RECORDS START

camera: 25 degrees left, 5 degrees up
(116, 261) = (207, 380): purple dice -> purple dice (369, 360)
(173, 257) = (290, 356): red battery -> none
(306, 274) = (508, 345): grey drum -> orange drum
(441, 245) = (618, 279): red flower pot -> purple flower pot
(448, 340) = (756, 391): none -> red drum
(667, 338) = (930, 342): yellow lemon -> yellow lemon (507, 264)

RECORDS END
RECORDS START

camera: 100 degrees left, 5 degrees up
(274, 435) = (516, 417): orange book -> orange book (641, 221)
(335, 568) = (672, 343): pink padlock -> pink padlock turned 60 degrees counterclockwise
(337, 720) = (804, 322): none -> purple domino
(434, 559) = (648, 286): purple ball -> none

RECORDS END

# [PROMPT]
Show all lines above holding the word "none".

# [EXERCISE SOLUTION]
(173, 257) = (290, 356): red battery -> none
(448, 340) = (756, 391): none -> red drum
(337, 720) = (804, 322): none -> purple domino
(434, 559) = (648, 286): purple ball -> none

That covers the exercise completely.